=== What is expected ===
Only the lines below, from the one with "(309, 884) = (287, 531): brown plane -> none" through the one with "(871, 361) = (890, 398): purple vase -> none", are to be written out, exactly.

Source data START

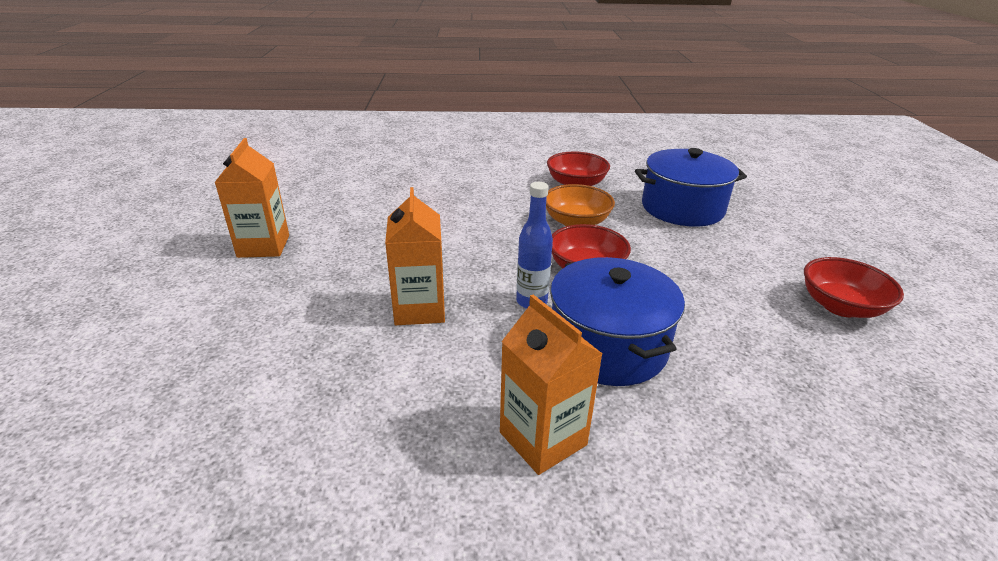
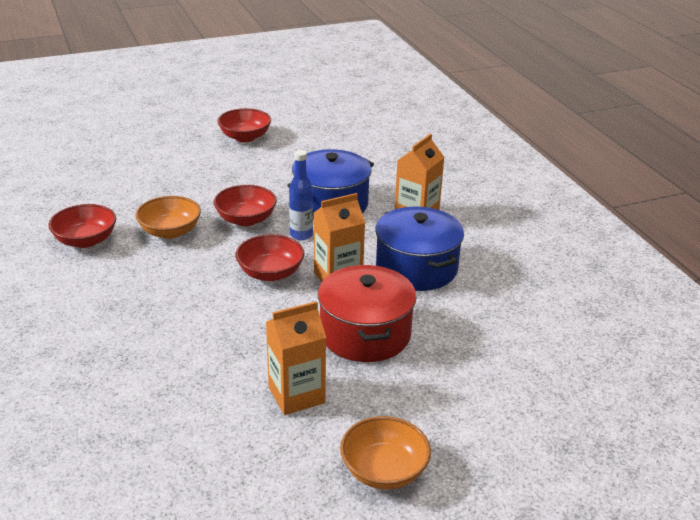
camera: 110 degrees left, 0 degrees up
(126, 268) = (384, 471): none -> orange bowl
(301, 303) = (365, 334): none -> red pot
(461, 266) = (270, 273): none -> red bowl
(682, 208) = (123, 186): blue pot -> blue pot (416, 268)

Source data END
Source data START

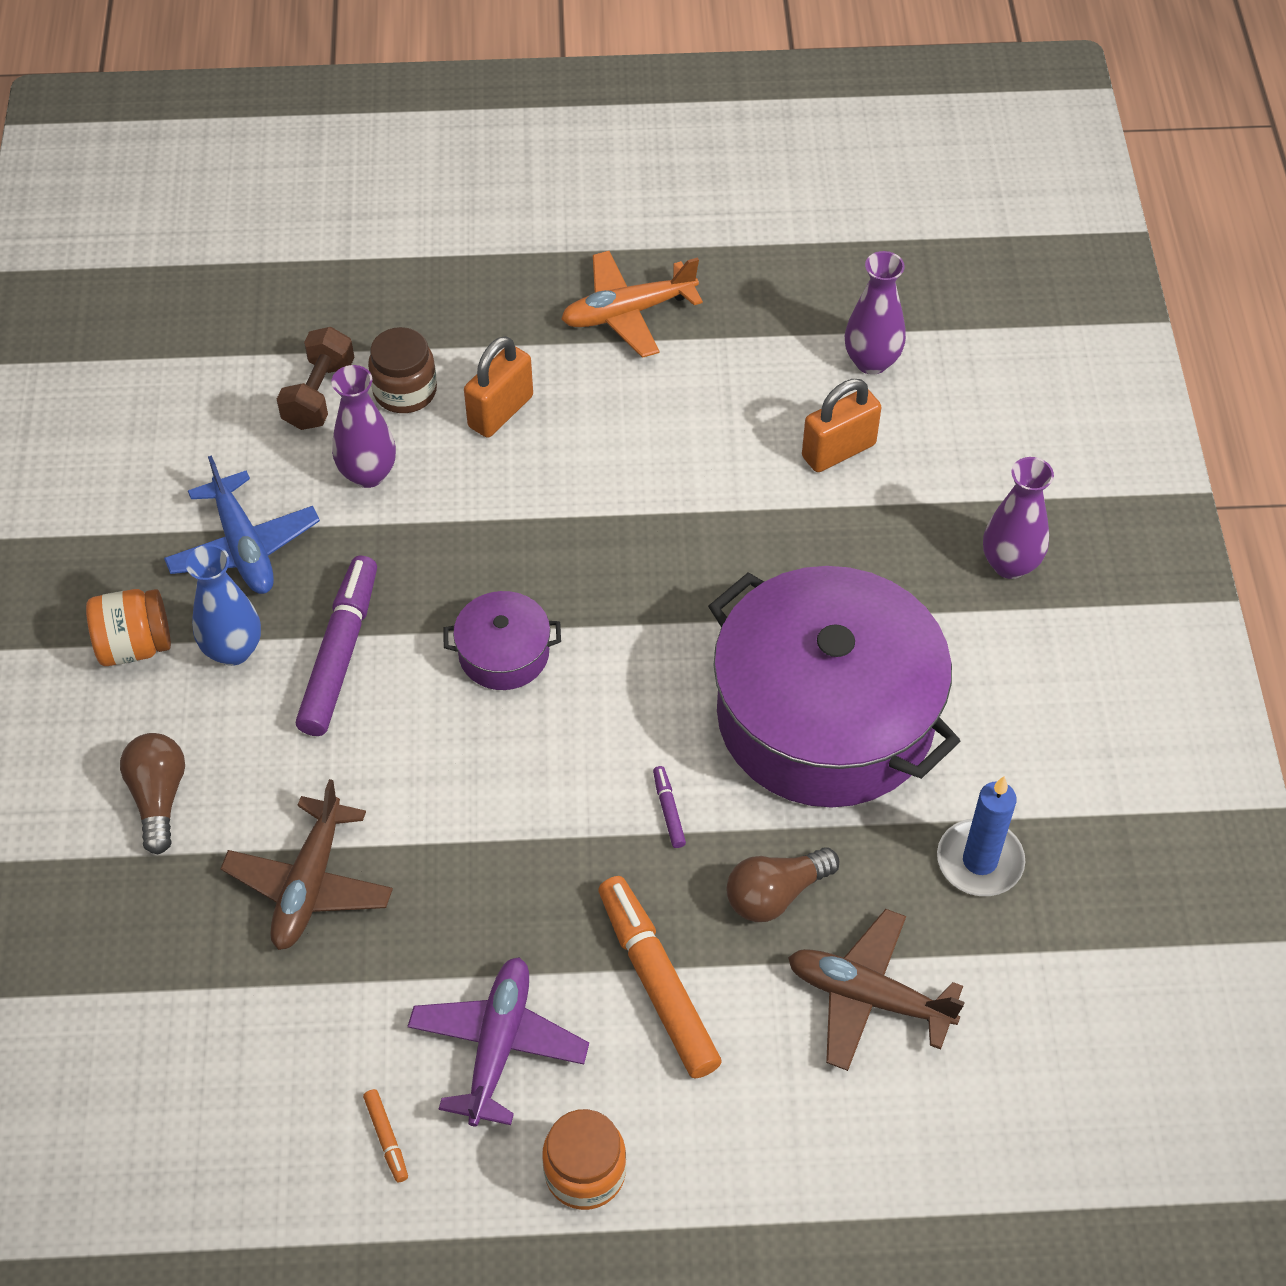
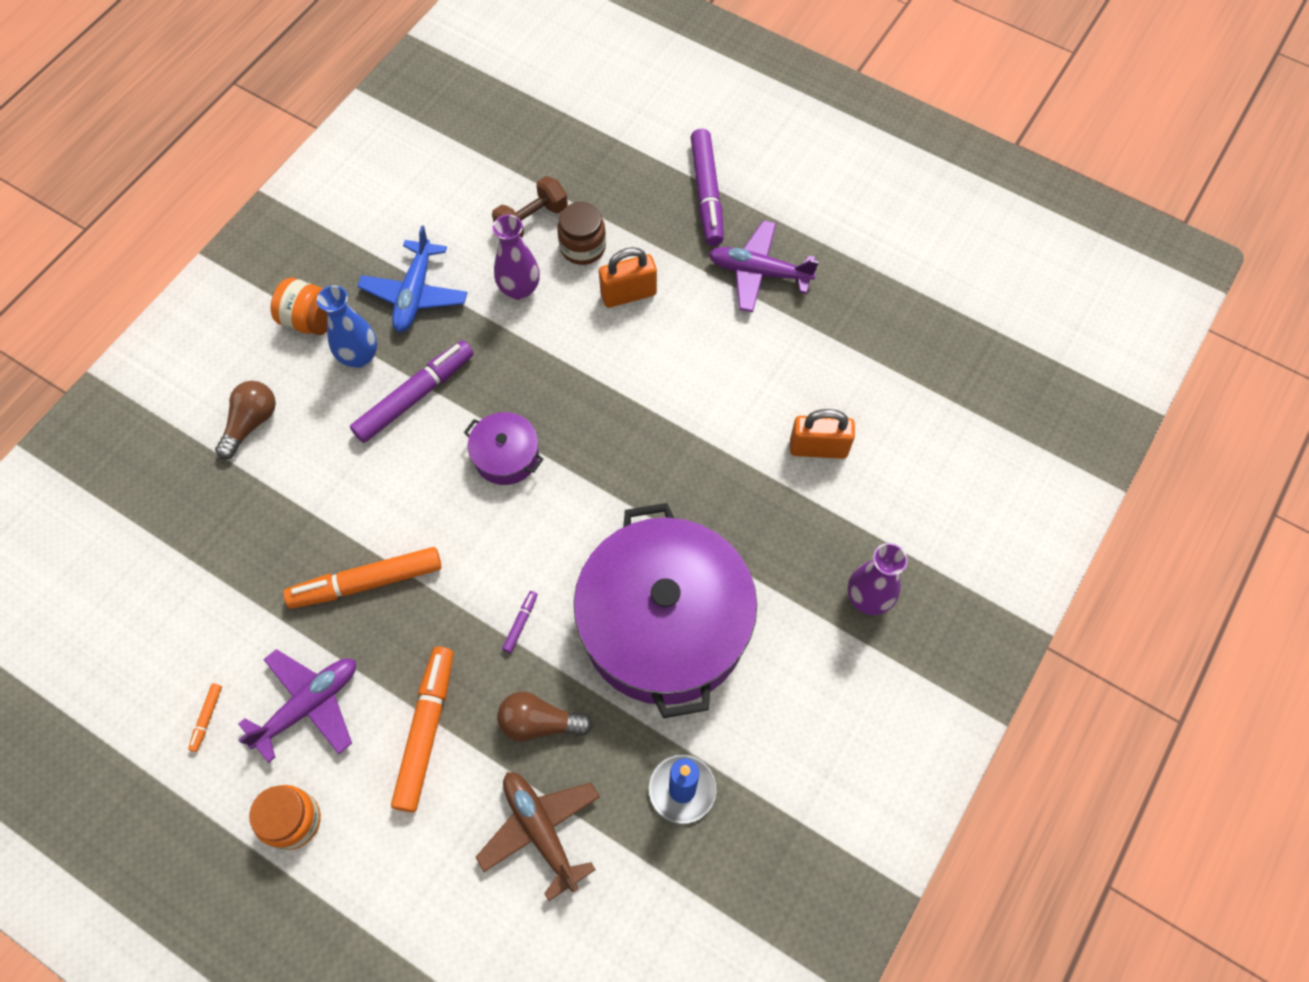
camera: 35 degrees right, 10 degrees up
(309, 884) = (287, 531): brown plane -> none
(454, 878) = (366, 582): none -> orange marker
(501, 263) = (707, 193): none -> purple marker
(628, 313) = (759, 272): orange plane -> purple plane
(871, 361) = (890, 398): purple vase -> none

Source data END

=== Output ===
(309, 884) = (287, 531): brown plane -> none
(454, 878) = (366, 582): none -> orange marker
(501, 263) = (707, 193): none -> purple marker
(628, 313) = (759, 272): orange plane -> purple plane
(871, 361) = (890, 398): purple vase -> none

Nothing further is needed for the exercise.